The data |
/---
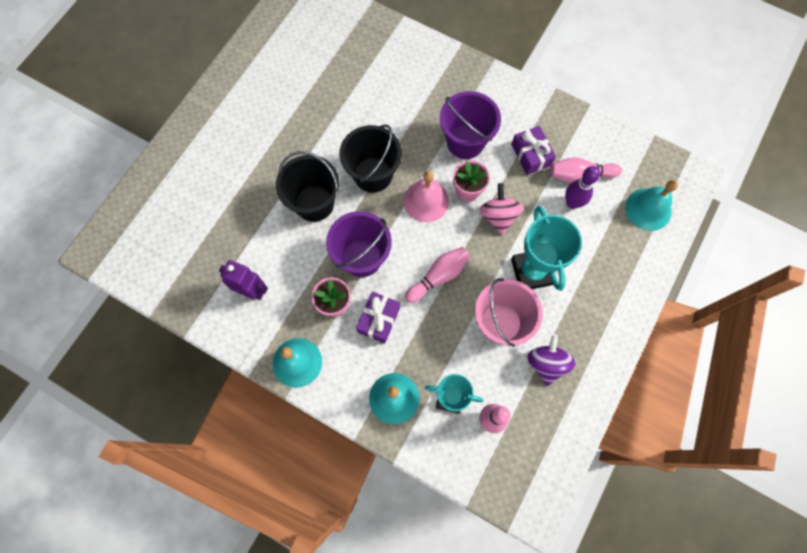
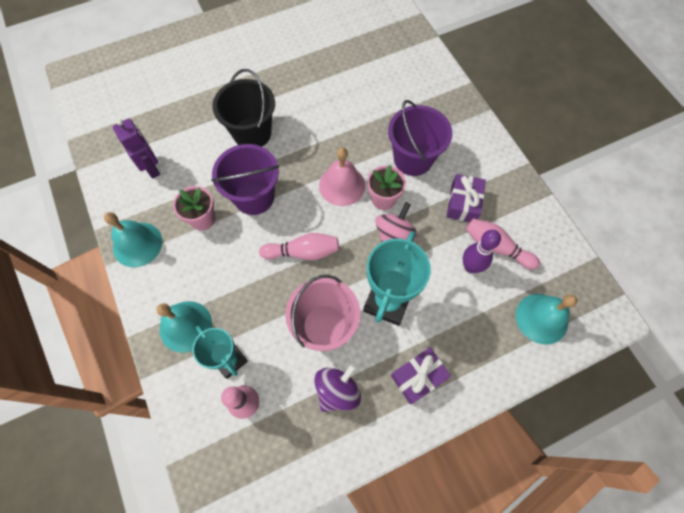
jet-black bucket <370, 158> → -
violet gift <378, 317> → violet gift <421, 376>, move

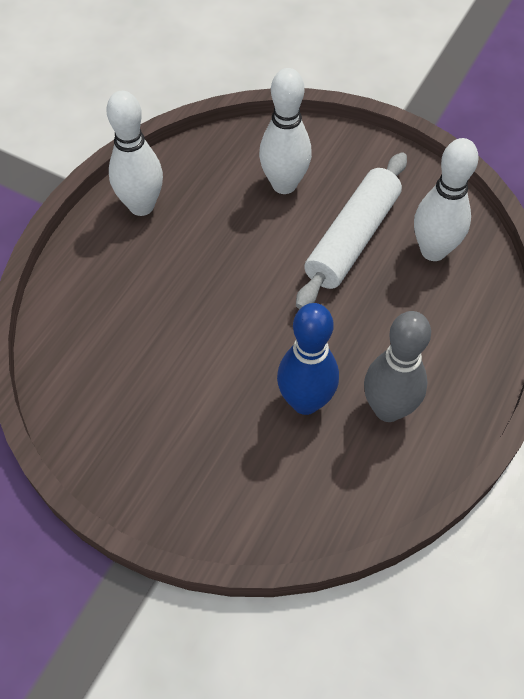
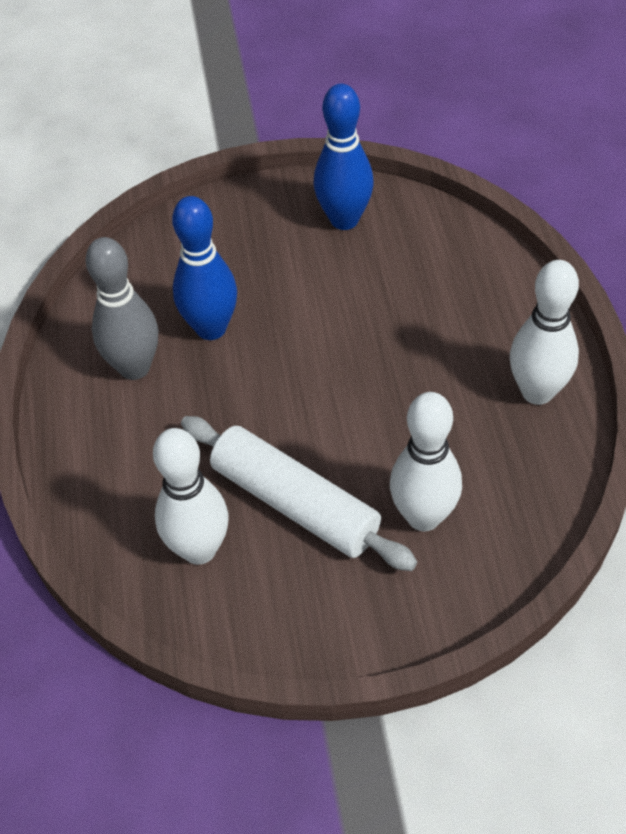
- → blue bowling pin <343, 157>
white rolling pin <351, 230> → white rolling pin <299, 493>, 45 degrees counterclockwise

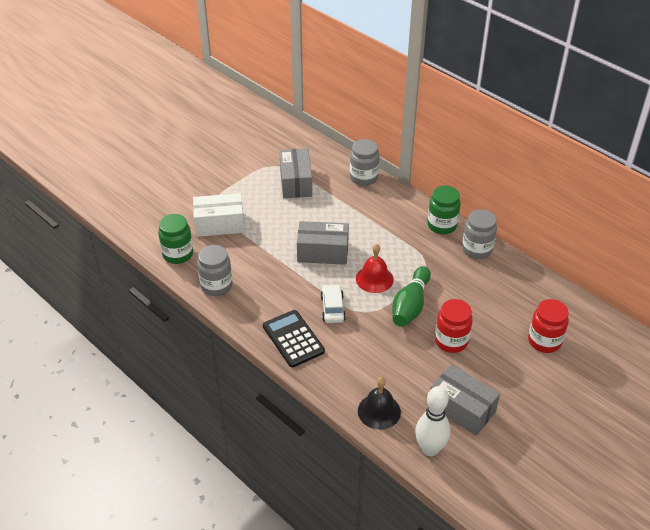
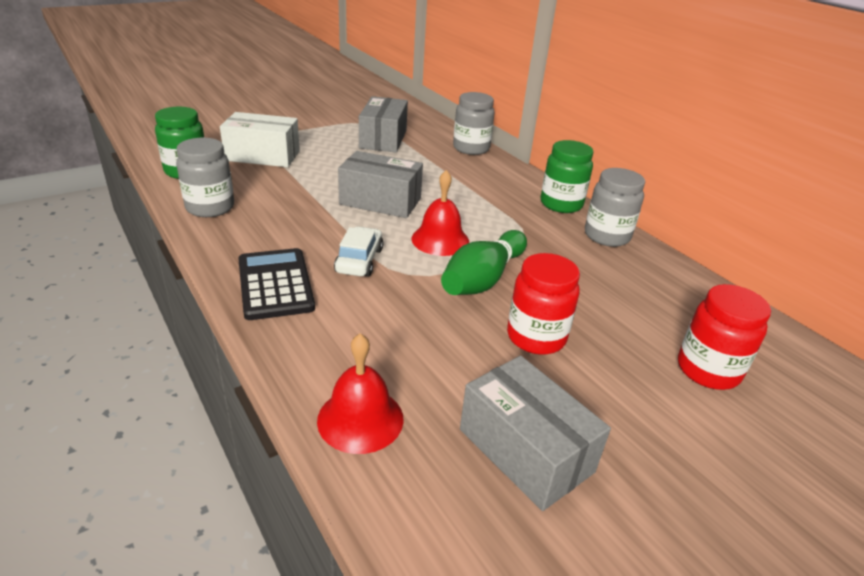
white bowling pin <432, 421> → -
jet-black school bell <379, 403> → red school bell <360, 393>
\---
Exercise |
Please return each line of the listing exactly as written, excluding the images.

Task output |
jet-black bucket <370, 158> → -
violet gift <378, 317> → violet gift <421, 376>, move

- → blue bowling pin <343, 157>
white rolling pin <351, 230> → white rolling pin <299, 493>, 45 degrees counterclockwise

white bowling pin <432, 421> → -
jet-black school bell <379, 403> → red school bell <360, 393>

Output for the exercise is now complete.